[Version difference data]
- - - - - - -

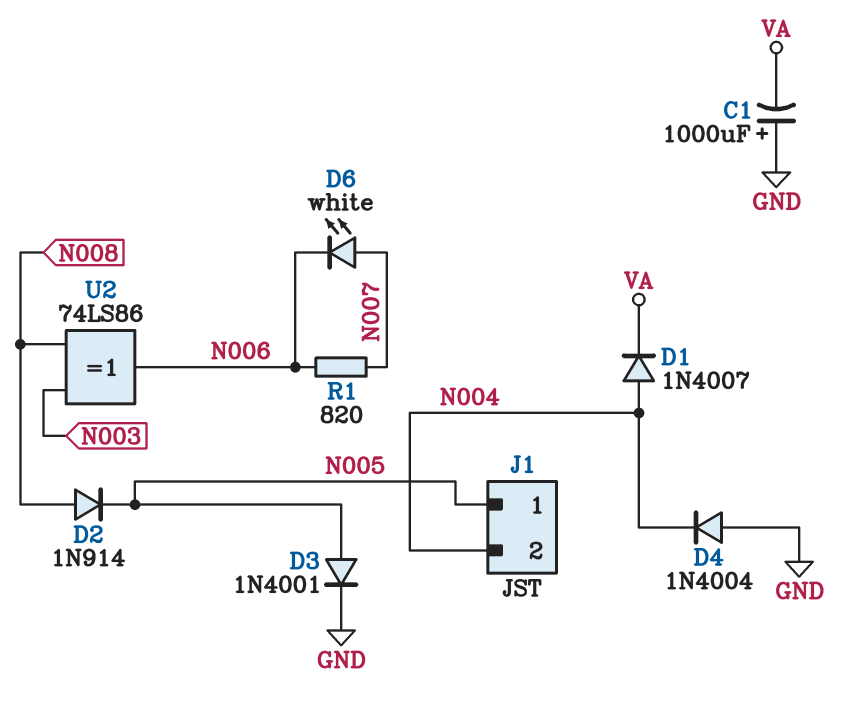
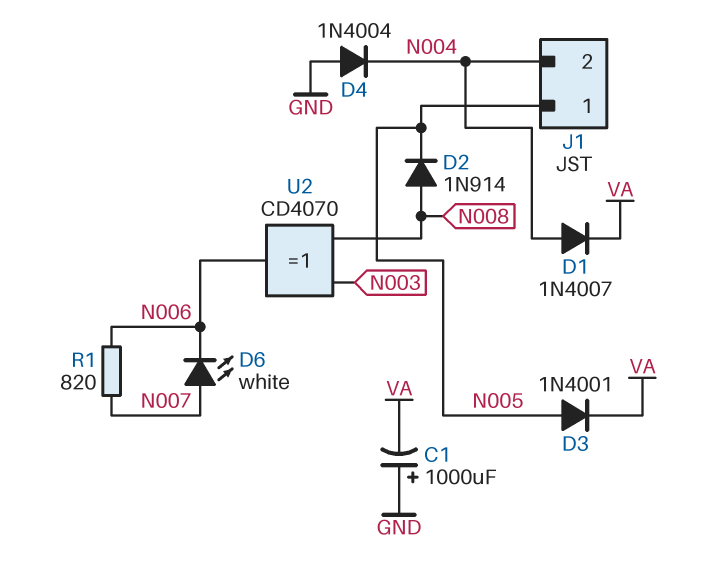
D3: diode 1N4001 (A N005, K GND) -> diode 1N4001 (A N005, K VA)
U2: XOR 74LS86 (in N003, in N008, out N006) -> XOR CD4070 (in N003, in N008, out N006)

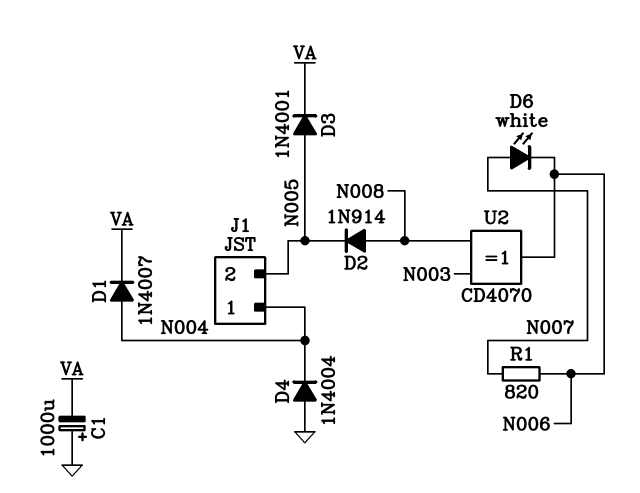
J1 pin 1: N005 -> N004
J1 pin 2: N004 -> N005

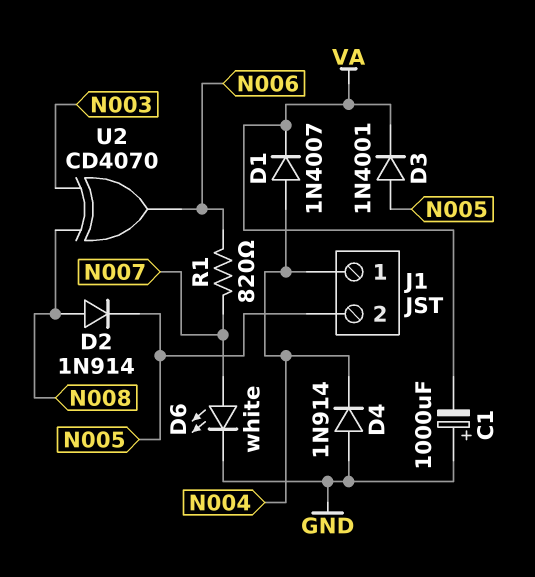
D4: diode 1N4004 (A GND, K N004) -> diode 1N914 (A GND, K N004)
D6: LED white (A N007, K N006) -> LED white (A N007, K GND)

- - - - - - -

Work to complete: Working from the records above, reproduce exactly the lines from the one with "J1 pin 1: N005 -> N004" through the last line, without the pictures.

Expected answer:
J1 pin 1: N005 -> N004
J1 pin 2: N004 -> N005

D4: diode 1N4004 (A GND, K N004) -> diode 1N914 (A GND, K N004)
D6: LED white (A N007, K N006) -> LED white (A N007, K GND)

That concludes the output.